▶ _Your assignment_
Nothing should change. Output the data exactly.
-- Available data follows --
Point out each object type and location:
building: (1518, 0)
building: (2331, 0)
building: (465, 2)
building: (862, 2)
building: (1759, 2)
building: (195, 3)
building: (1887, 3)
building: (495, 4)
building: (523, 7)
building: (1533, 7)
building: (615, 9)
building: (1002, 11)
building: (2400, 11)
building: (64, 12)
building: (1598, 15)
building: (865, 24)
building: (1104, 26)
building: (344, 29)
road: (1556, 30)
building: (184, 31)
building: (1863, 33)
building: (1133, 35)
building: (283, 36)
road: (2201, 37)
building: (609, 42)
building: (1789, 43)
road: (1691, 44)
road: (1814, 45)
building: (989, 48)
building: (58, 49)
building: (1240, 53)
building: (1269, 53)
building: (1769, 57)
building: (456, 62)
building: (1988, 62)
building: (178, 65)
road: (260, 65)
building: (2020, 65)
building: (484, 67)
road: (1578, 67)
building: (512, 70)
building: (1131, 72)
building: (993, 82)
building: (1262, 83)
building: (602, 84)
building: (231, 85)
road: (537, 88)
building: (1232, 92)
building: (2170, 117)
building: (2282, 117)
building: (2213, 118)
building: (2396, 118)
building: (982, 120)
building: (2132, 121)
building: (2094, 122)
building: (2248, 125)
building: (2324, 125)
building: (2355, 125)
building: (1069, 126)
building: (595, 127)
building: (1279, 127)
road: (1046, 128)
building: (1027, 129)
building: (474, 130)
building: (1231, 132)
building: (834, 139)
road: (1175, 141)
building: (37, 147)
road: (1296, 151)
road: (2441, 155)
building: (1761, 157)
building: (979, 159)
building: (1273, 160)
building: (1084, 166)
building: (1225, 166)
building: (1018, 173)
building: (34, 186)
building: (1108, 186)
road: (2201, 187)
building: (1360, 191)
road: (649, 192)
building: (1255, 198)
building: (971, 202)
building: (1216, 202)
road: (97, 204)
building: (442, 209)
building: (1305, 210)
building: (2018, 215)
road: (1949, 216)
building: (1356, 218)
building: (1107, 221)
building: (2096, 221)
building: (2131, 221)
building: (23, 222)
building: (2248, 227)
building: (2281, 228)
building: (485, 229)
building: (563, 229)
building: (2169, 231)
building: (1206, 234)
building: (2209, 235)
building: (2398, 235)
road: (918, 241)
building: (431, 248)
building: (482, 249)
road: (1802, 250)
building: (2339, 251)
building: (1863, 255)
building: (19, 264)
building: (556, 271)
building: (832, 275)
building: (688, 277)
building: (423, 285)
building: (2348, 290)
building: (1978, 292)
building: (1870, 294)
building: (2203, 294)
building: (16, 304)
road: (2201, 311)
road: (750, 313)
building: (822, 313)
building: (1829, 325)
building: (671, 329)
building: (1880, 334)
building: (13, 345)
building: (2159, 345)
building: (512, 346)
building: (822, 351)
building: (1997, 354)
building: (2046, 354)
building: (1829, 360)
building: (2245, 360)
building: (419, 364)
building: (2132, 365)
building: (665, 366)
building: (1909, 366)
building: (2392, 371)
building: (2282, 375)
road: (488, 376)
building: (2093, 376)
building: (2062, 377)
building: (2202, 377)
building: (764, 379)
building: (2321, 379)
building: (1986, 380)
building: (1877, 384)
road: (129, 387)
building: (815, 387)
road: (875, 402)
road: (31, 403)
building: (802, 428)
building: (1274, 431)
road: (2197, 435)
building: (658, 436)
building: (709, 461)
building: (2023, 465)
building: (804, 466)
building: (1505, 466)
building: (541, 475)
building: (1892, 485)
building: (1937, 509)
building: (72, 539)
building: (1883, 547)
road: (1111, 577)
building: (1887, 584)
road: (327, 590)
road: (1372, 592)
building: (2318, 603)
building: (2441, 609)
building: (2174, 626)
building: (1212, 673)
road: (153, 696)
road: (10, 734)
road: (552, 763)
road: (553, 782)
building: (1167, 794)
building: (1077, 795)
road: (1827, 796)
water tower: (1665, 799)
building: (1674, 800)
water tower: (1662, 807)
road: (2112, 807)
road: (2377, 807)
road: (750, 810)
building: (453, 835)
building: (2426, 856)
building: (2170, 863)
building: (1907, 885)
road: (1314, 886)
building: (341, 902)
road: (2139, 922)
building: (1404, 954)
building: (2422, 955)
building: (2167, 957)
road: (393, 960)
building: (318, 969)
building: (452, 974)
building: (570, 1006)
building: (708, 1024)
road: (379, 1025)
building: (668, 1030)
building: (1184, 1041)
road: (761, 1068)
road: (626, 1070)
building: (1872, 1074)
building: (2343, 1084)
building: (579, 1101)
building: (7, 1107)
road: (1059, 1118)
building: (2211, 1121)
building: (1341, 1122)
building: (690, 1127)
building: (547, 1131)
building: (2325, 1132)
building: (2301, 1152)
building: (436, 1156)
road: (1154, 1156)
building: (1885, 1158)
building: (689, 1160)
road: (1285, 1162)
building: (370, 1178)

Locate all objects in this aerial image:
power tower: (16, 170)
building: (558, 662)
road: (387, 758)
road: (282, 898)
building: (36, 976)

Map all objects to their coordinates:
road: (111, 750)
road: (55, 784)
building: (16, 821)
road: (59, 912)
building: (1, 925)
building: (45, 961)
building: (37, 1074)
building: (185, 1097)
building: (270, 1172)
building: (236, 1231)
-- Available data concluded --
▶ _Output for this task_
Point out each object type and location:
building: (1518, 0)
building: (2331, 0)
building: (465, 2)
building: (862, 2)
building: (1759, 2)
building: (195, 3)
building: (1887, 3)
building: (495, 4)
building: (523, 7)
building: (1533, 7)
building: (615, 9)
building: (1002, 11)
building: (2400, 11)
building: (64, 12)
building: (1598, 15)
building: (865, 24)
building: (1104, 26)
building: (344, 29)
road: (1556, 30)
building: (184, 31)
building: (1863, 33)
building: (1133, 35)
building: (283, 36)
road: (2201, 37)
building: (609, 42)
building: (1789, 43)
road: (1691, 44)
road: (1814, 45)
building: (989, 48)
building: (58, 49)
building: (1240, 53)
building: (1269, 53)
building: (1769, 57)
building: (456, 62)
building: (1988, 62)
building: (178, 65)
road: (260, 65)
building: (2020, 65)
building: (484, 67)
road: (1578, 67)
building: (512, 70)
building: (1131, 72)
building: (993, 82)
building: (1262, 83)
building: (602, 84)
building: (231, 85)
road: (537, 88)
building: (1232, 92)
building: (2170, 117)
building: (2282, 117)
building: (2213, 118)
building: (2396, 118)
building: (982, 120)
building: (2132, 121)
building: (2094, 122)
building: (2248, 125)
building: (2324, 125)
building: (2355, 125)
building: (1069, 126)
building: (595, 127)
building: (1279, 127)
road: (1046, 128)
building: (1027, 129)
building: (474, 130)
building: (1231, 132)
building: (834, 139)
road: (1175, 141)
building: (37, 147)
road: (1296, 151)
road: (2441, 155)
building: (1761, 157)
building: (979, 159)
building: (1273, 160)
building: (1084, 166)
building: (1225, 166)
building: (1018, 173)
building: (34, 186)
building: (1108, 186)
road: (2201, 187)
building: (1360, 191)
road: (649, 192)
building: (1255, 198)
building: (971, 202)
building: (1216, 202)
road: (97, 204)
building: (442, 209)
building: (1305, 210)
building: (2018, 215)
road: (1949, 216)
building: (1356, 218)
building: (1107, 221)
building: (2096, 221)
building: (2131, 221)
building: (23, 222)
building: (2248, 227)
building: (2281, 228)
building: (485, 229)
building: (563, 229)
building: (2169, 231)
building: (1206, 234)
building: (2209, 235)
building: (2398, 235)
road: (918, 241)
building: (431, 248)
building: (482, 249)
road: (1802, 250)
building: (2339, 251)
building: (1863, 255)
building: (19, 264)
building: (556, 271)
building: (832, 275)
building: (688, 277)
building: (423, 285)
building: (2348, 290)
building: (1978, 292)
building: (1870, 294)
building: (2203, 294)
building: (16, 304)
road: (2201, 311)
road: (750, 313)
building: (822, 313)
building: (1829, 325)
building: (671, 329)
building: (1880, 334)
building: (13, 345)
building: (2159, 345)
building: (512, 346)
building: (822, 351)
building: (1997, 354)
building: (2046, 354)
building: (1829, 360)
building: (2245, 360)
building: (419, 364)
building: (2132, 365)
building: (665, 366)
building: (1909, 366)
building: (2392, 371)
building: (2282, 375)
road: (488, 376)
building: (2093, 376)
building: (2062, 377)
building: (2202, 377)
building: (764, 379)
building: (2321, 379)
building: (1986, 380)
building: (1877, 384)
road: (129, 387)
building: (815, 387)
road: (875, 402)
road: (31, 403)
building: (802, 428)
building: (1274, 431)
road: (2197, 435)
building: (658, 436)
building: (709, 461)
building: (2023, 465)
building: (804, 466)
building: (1505, 466)
building: (541, 475)
building: (1892, 485)
building: (1937, 509)
building: (72, 539)
building: (1883, 547)
road: (1111, 577)
building: (1887, 584)
road: (327, 590)
road: (1372, 592)
building: (2318, 603)
building: (2441, 609)
building: (2174, 626)
building: (1212, 673)
road: (153, 696)
road: (10, 734)
road: (552, 763)
road: (553, 782)
building: (1167, 794)
building: (1077, 795)
road: (1827, 796)
water tower: (1665, 799)
building: (1674, 800)
water tower: (1662, 807)
road: (2112, 807)
road: (2377, 807)
road: (750, 810)
building: (453, 835)
building: (2426, 856)
building: (2170, 863)
building: (1907, 885)
road: (1314, 886)
building: (341, 902)
road: (2139, 922)
building: (1404, 954)
building: (2422, 955)
building: (2167, 957)
road: (393, 960)
building: (318, 969)
building: (452, 974)
building: (570, 1006)
building: (708, 1024)
road: (379, 1025)
building: (668, 1030)
building: (1184, 1041)
road: (761, 1068)
road: (626, 1070)
building: (1872, 1074)
building: (2343, 1084)
building: (579, 1101)
building: (7, 1107)
road: (1059, 1118)
building: (2211, 1121)
building: (1341, 1122)
building: (690, 1127)
building: (547, 1131)
building: (2325, 1132)
building: (2301, 1152)
building: (436, 1156)
road: (1154, 1156)
building: (1885, 1158)
building: (689, 1160)
road: (1285, 1162)
building: (370, 1178)

Locate all objects in this aerial image:
power tower: (16, 170)
building: (558, 662)
road: (387, 758)
road: (282, 898)
building: (36, 976)

Map all objects to their coordinates:
road: (111, 750)
road: (55, 784)
building: (16, 821)
road: (59, 912)
building: (1, 925)
building: (45, 961)
building: (37, 1074)
building: (185, 1097)
building: (270, 1172)
building: (236, 1231)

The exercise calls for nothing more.